▶ PROBLEM TO WORK ON
Only the lines from the one with "(657, 227) = (572, 205): turquoise" through the end of the material are wanted, copied exactly and with the pictures left out.
:::::
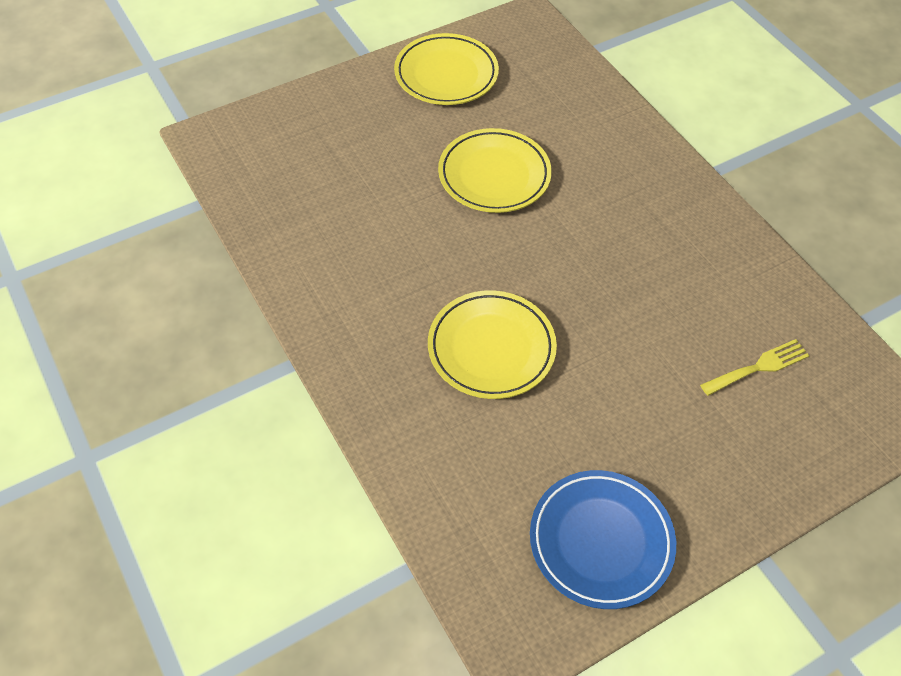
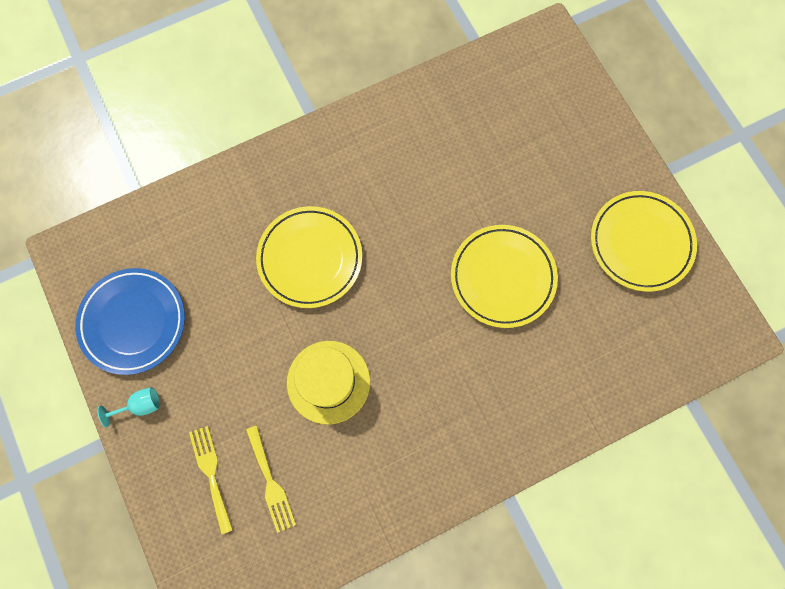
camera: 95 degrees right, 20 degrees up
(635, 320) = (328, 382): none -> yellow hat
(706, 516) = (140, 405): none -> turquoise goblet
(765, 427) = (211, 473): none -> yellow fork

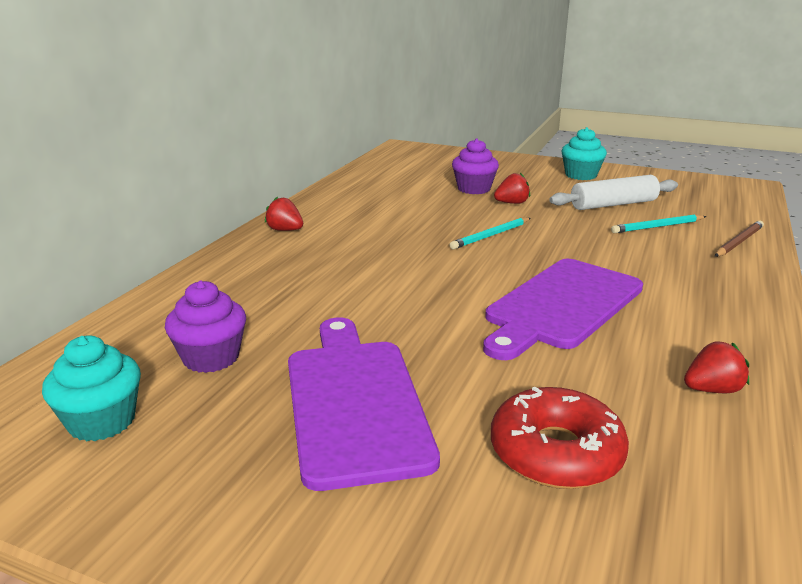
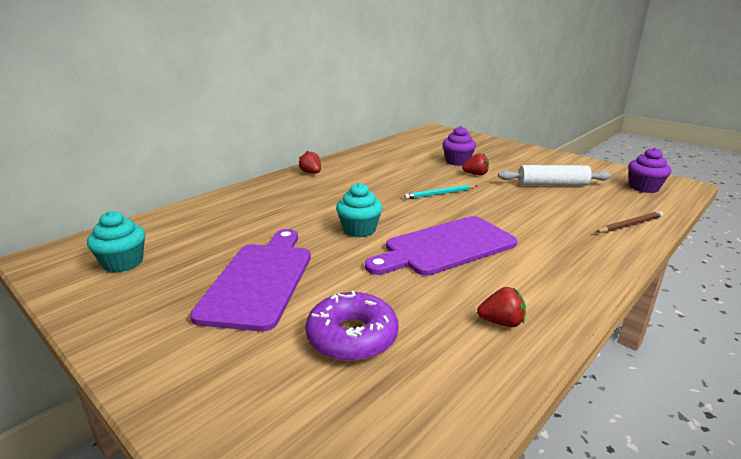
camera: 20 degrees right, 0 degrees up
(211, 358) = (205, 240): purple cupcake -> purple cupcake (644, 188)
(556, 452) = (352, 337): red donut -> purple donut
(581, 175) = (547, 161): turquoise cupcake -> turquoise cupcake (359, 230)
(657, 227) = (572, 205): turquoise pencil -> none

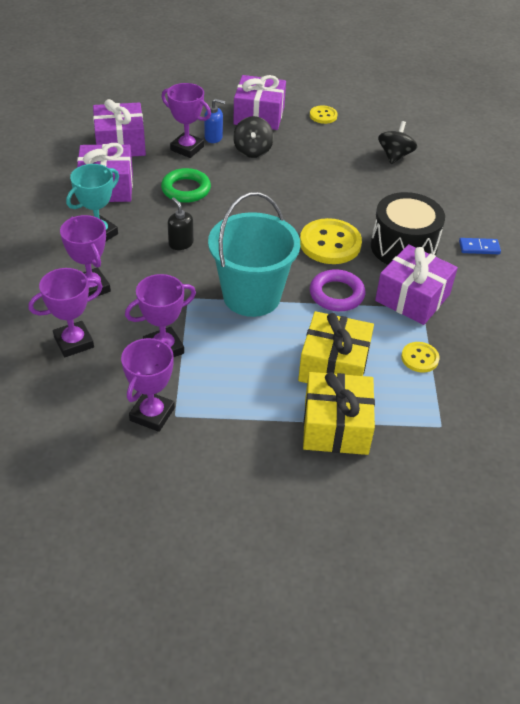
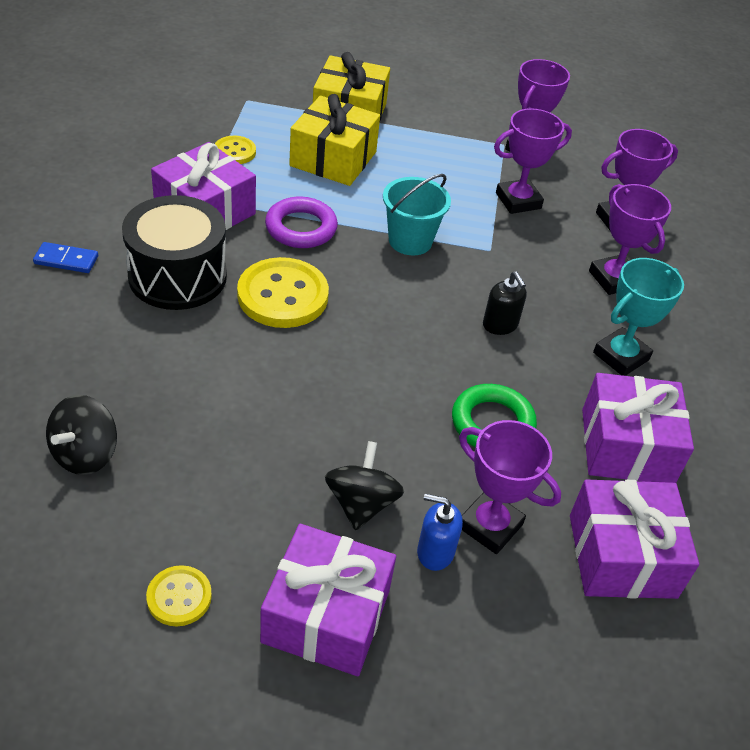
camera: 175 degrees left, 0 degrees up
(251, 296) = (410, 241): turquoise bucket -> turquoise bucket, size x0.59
:::::
▶ EXERCISE RESPONSE
(657, 227) = (572, 205): turquoise pencil -> none

camera: 175 degrees left, 0 degrees up
(251, 296) = (410, 241): turquoise bucket -> turquoise bucket, size x0.59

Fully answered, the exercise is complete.